• INSTRUCTIONS TO FOLLOW
Nothing but the lines from the one showing "(425, 492) = (730, 443): turquoise" through the final line of the data below belongs in the answer, duplicated exactly and without pictures.

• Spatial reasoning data
══════

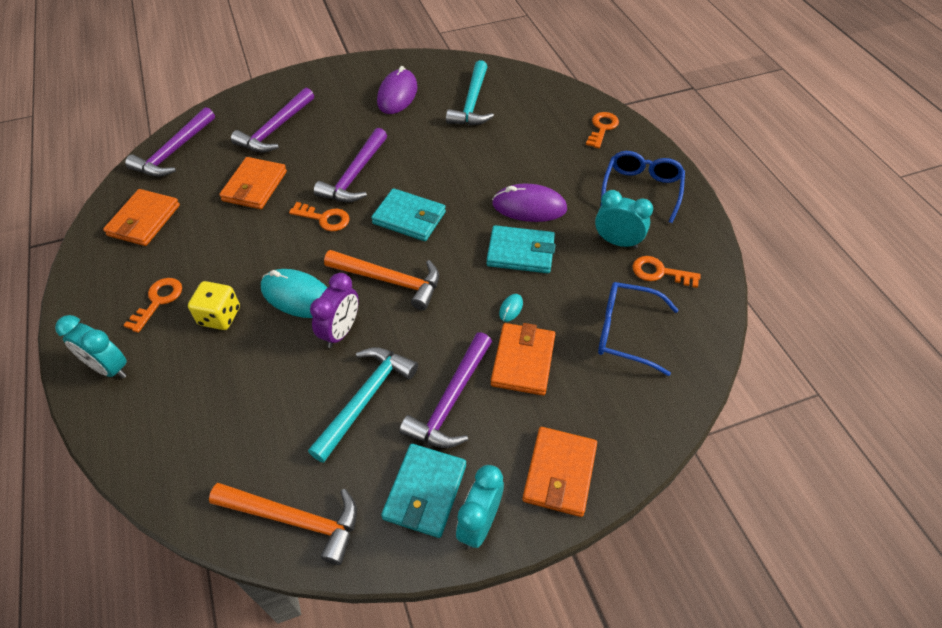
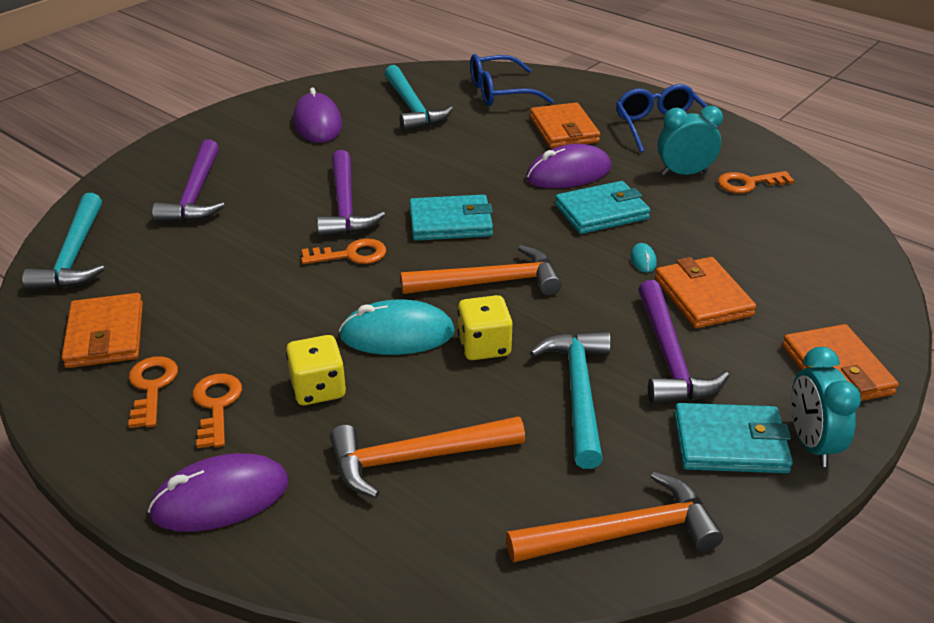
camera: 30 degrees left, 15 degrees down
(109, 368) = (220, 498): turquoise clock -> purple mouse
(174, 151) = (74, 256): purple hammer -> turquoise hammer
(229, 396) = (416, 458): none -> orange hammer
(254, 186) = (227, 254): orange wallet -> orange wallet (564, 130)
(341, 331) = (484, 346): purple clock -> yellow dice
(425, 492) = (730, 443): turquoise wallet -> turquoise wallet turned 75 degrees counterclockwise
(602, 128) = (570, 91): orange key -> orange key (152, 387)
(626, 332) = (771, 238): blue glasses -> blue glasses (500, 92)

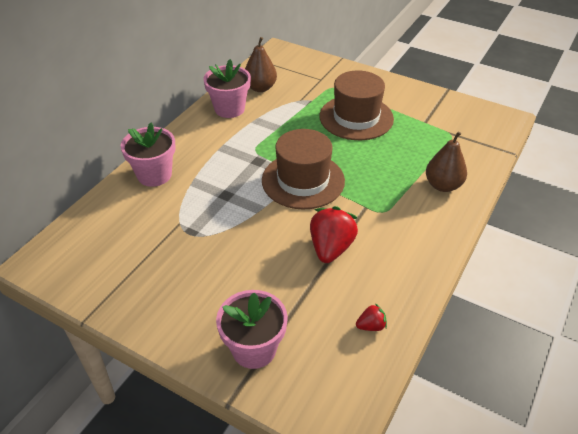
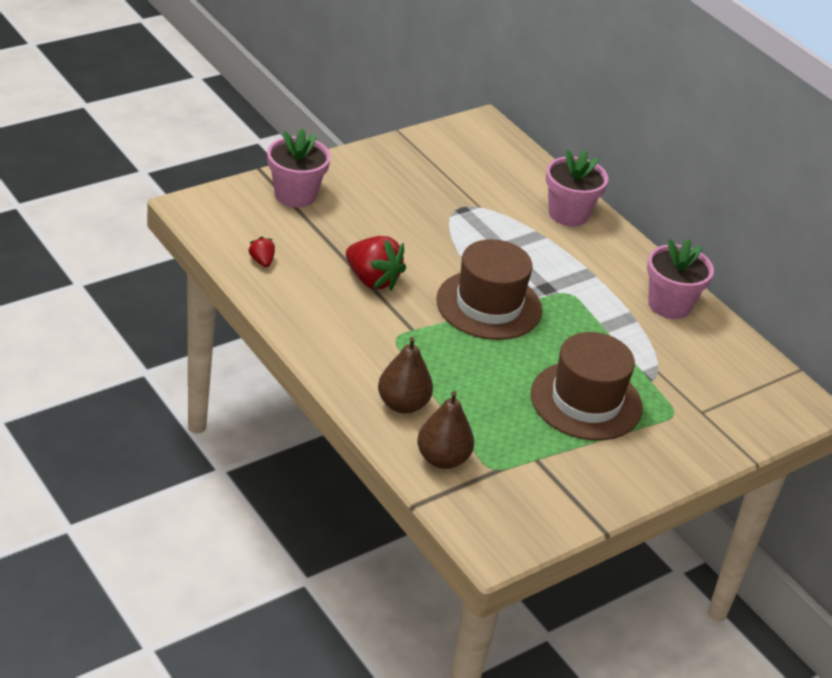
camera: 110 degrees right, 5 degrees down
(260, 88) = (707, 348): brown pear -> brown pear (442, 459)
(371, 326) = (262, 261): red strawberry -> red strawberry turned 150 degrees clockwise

══════

• SOLUTION
(425, 492) = (730, 443): turquoise wallet -> turquoise wallet turned 75 degrees counterclockwise
(602, 128) = (570, 91): orange key -> orange key (152, 387)
(626, 332) = (771, 238): blue glasses -> blue glasses (500, 92)

camera: 110 degrees right, 5 degrees down
(260, 88) = (707, 348): brown pear -> brown pear (442, 459)
(371, 326) = (262, 261): red strawberry -> red strawberry turned 150 degrees clockwise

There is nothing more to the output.